What is needed>
Exact copy, no pictures: reproduce every record below as it stands.

Working data>
====================
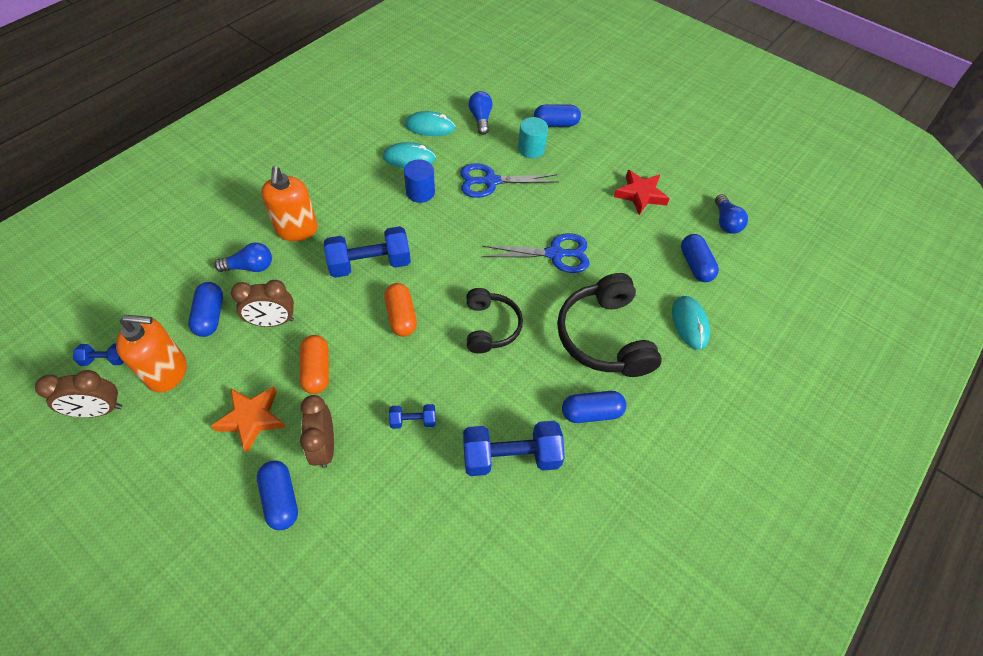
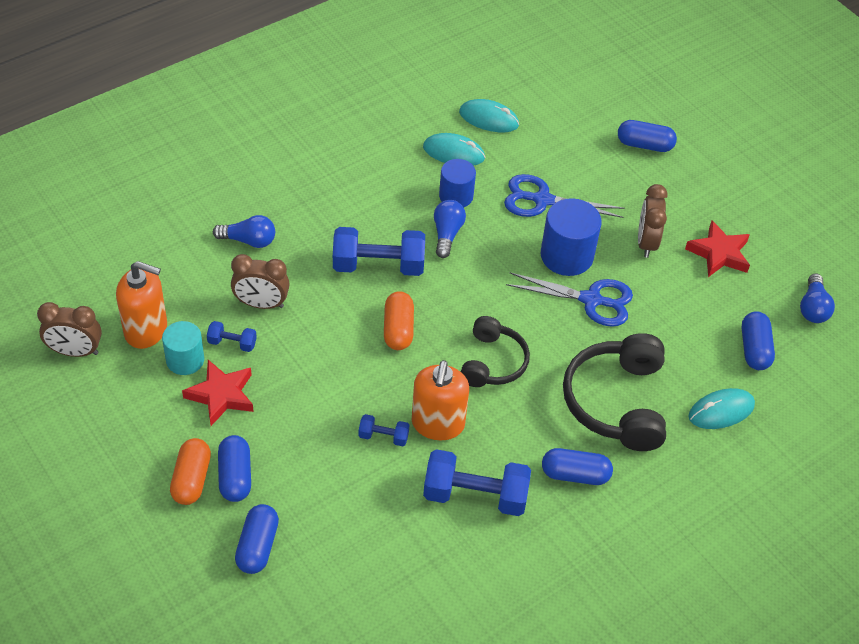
camera: 15 degrees right, 5 degrees down
(105, 359) = (88, 304): blue dumbbell -> blue dumbbell (232, 343)
(210, 316) = (198, 283): blue capsule -> blue capsule (257, 546)
(252, 419) = (221, 395): orange star -> red star
(297, 230) = (307, 210): orange soap dispenser -> orange soap dispenser (437, 424)
(317, 370) = (296, 364): orange capsule -> orange capsule (191, 479)
(324, 446) = (287, 439): brown clock -> brown clock (646, 242)
(480, 119) = (553, 121): blue light bulb -> blue light bulb (447, 234)
(524, 222) = (566, 256): none -> blue cylinder
(531, 149) = (603, 170): turquoise cylinder -> turquoise cylinder (185, 360)
(689, 324) = (721, 411): turquoise mouse -> turquoise mouse turned 60 degrees clockwise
====================
Reply to the exercise>
camera: 15 degrees right, 5 degrees down
(105, 359) = (88, 304): blue dumbbell -> blue dumbbell (232, 343)
(210, 316) = (198, 283): blue capsule -> blue capsule (257, 546)
(252, 419) = (221, 395): orange star -> red star
(297, 230) = (307, 210): orange soap dispenser -> orange soap dispenser (437, 424)
(317, 370) = (296, 364): orange capsule -> orange capsule (191, 479)
(324, 446) = (287, 439): brown clock -> brown clock (646, 242)
(480, 119) = (553, 121): blue light bulb -> blue light bulb (447, 234)
(524, 222) = (566, 256): none -> blue cylinder
(531, 149) = (603, 170): turquoise cylinder -> turquoise cylinder (185, 360)
(689, 324) = (721, 411): turquoise mouse -> turquoise mouse turned 60 degrees clockwise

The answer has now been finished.